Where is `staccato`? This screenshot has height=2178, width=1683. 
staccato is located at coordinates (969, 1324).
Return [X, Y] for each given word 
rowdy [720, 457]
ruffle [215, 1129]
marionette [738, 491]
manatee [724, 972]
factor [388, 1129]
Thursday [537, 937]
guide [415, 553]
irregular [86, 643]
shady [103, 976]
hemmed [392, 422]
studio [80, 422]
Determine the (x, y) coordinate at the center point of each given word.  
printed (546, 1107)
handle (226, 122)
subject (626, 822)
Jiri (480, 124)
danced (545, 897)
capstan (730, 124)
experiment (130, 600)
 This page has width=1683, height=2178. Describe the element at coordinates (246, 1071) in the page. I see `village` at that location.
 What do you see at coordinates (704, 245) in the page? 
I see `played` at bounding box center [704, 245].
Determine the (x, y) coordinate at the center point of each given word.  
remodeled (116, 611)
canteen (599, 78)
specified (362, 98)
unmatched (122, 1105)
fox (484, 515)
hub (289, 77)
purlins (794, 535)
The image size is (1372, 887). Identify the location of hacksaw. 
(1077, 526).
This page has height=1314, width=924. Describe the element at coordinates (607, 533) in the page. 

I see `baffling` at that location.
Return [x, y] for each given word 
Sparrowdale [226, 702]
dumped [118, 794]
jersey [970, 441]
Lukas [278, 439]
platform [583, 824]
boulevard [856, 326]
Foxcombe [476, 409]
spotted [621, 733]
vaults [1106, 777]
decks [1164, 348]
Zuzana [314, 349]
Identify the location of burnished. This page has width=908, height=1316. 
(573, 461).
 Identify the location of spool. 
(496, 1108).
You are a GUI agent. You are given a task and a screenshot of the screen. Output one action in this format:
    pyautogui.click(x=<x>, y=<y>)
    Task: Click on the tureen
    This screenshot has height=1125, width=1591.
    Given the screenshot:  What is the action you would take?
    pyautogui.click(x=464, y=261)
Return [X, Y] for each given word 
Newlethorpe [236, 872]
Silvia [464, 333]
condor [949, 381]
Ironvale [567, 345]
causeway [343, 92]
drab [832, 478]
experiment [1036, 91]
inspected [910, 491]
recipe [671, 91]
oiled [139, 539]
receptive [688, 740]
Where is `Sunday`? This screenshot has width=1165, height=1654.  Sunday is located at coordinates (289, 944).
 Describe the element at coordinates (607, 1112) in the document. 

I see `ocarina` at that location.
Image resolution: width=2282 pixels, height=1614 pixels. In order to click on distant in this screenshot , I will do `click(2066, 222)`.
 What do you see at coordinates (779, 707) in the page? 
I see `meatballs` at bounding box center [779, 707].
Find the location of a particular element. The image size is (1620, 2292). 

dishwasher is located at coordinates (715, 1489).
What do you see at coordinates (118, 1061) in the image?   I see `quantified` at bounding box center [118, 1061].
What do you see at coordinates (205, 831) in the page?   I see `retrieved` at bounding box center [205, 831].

_ _ _ _

→ Task brief: Pull out every line above that contains the string "center". Case counts.

→ Solution to this exercise:
Determine the (x, y) coordinate at the center point of each given word.  
I see `played` at bounding box center [704, 245].
Determine the (x, y) coordinate at the center point of each given word.  
I see `meatballs` at bounding box center [779, 707].
What do you see at coordinates (118, 1061) in the image?   I see `quantified` at bounding box center [118, 1061].
What do you see at coordinates (205, 831) in the page?   I see `retrieved` at bounding box center [205, 831].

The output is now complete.